Problem details:
Please count the lines in the records below that contain the string "format". Reply with the number alone.

Raw data:
• • • • •

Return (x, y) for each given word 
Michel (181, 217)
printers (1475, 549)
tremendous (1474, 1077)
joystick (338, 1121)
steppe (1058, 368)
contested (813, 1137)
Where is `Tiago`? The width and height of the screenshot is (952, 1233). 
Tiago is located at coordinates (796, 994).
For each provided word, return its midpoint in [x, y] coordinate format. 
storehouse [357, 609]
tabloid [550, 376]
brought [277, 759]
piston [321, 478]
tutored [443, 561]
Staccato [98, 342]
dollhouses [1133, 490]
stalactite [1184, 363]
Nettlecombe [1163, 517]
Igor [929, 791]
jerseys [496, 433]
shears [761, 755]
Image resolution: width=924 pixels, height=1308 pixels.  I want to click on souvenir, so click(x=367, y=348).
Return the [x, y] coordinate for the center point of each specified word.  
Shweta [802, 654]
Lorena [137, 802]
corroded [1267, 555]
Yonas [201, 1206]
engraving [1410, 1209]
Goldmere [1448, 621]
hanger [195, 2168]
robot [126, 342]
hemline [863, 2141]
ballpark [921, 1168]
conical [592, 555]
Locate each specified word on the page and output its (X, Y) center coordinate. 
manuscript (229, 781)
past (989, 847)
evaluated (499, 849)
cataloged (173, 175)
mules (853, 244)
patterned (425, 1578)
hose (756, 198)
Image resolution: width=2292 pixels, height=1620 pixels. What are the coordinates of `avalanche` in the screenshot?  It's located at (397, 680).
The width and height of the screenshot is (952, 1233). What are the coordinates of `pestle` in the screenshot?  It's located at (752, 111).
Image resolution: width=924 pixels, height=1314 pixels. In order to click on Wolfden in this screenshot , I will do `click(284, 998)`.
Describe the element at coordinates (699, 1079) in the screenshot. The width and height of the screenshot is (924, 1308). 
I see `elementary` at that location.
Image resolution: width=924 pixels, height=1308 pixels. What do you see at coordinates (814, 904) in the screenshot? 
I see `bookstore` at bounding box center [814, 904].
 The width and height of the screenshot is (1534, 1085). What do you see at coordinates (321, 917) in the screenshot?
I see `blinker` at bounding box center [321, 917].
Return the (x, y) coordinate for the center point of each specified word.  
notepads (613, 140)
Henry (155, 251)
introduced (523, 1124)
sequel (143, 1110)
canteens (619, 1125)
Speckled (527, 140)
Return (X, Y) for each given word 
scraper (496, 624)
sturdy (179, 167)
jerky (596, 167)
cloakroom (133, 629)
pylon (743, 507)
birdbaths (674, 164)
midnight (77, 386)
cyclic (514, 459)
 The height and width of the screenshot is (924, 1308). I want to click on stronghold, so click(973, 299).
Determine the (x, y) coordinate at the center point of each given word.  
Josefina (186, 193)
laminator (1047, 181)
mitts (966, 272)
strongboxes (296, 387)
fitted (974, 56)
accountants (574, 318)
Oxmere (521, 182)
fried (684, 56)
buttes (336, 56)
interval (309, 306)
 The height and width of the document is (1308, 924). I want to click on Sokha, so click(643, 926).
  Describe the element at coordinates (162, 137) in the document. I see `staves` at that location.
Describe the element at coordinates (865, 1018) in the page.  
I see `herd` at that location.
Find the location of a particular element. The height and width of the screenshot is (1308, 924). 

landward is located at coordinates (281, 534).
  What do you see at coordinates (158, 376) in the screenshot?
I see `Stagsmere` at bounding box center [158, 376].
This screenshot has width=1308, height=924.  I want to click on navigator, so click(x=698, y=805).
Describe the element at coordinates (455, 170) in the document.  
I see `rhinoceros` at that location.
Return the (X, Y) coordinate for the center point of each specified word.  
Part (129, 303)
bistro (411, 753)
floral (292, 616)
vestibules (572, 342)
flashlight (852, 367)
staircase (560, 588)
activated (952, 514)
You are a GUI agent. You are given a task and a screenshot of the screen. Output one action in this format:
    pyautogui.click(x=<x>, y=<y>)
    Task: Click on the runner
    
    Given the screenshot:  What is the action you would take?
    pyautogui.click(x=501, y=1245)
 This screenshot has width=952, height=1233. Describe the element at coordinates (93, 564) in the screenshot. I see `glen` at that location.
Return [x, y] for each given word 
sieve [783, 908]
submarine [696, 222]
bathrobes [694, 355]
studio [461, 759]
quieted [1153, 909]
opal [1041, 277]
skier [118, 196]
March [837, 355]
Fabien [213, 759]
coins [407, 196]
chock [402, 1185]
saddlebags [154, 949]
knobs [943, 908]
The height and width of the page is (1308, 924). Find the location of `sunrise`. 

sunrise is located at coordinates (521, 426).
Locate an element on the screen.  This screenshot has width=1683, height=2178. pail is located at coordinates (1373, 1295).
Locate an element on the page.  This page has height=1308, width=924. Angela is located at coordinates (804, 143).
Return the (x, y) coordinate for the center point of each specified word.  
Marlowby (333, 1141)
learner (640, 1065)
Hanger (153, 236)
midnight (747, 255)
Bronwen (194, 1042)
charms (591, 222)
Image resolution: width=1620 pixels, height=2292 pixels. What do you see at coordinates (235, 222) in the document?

• • • • •

Finished task:
2